Starting with the line that has "[(430,165),(428,165),(437,264),(439,264),(430,165)]" in the records below and ending with the line that has "[(286,277),(336,273),(327,174),(276,179),(286,277)]", output those lines exactly and nothing more; omit the pictures.
(Beginning of SUPPLIED MATERIAL)
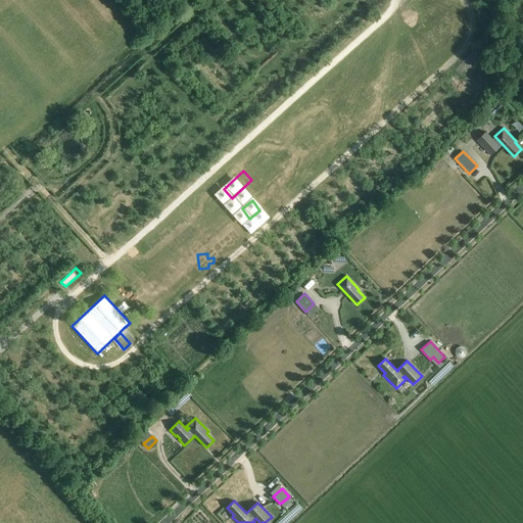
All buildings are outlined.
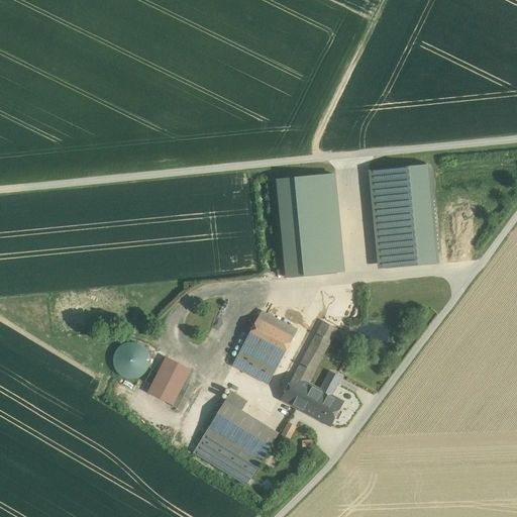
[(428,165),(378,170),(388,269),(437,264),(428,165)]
(End of SUPPLIED MATERIAL)
(Beginning of SUPPLIED MATERIAL)
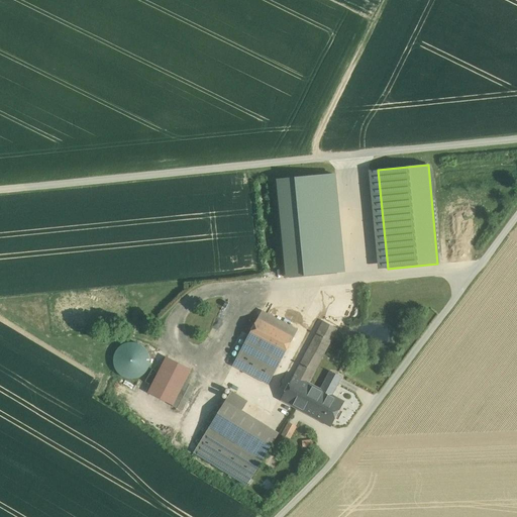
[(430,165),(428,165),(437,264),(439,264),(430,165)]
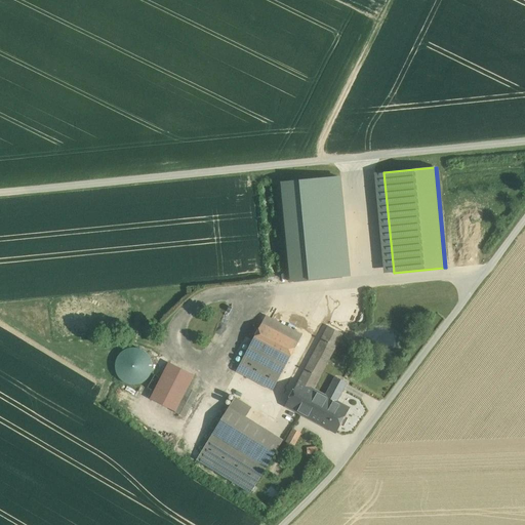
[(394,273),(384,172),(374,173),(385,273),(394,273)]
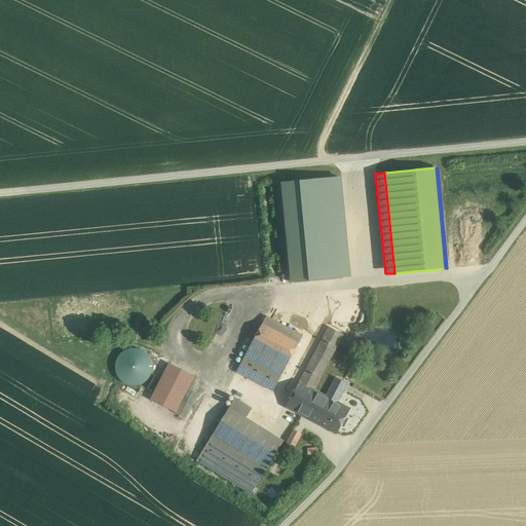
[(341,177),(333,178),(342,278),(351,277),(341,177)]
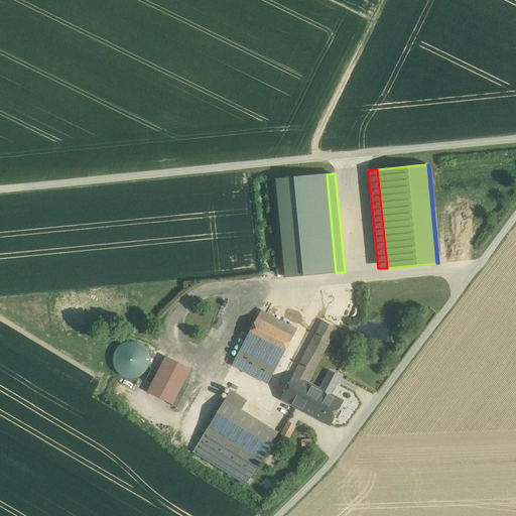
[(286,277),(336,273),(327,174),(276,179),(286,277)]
(End of SUPPLIED MATERIAL)
(Beginning of SUPPLIED MATERIAL)
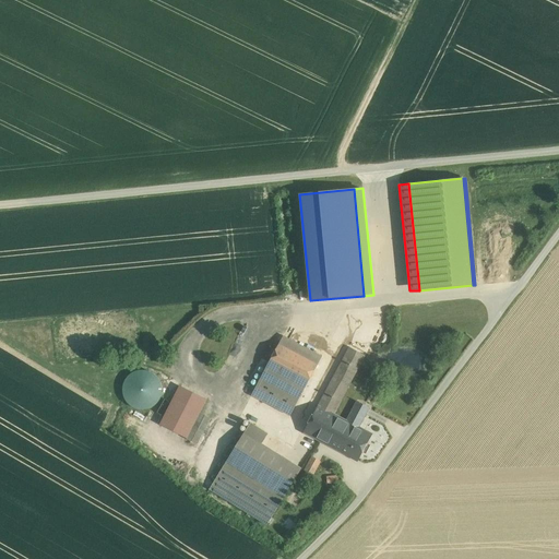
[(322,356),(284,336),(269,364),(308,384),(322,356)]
(End of SUPPLIED MATERIAL)
> REPLY TO THE EXERCISE:
[(430,165),(428,165),(437,264),(439,264),(430,165)]
[(394,273),(384,172),(374,173),(385,273),(394,273)]
[(341,177),(333,178),(342,278),(351,277),(341,177)]
[(286,277),(336,273),(327,174),(276,179),(286,277)]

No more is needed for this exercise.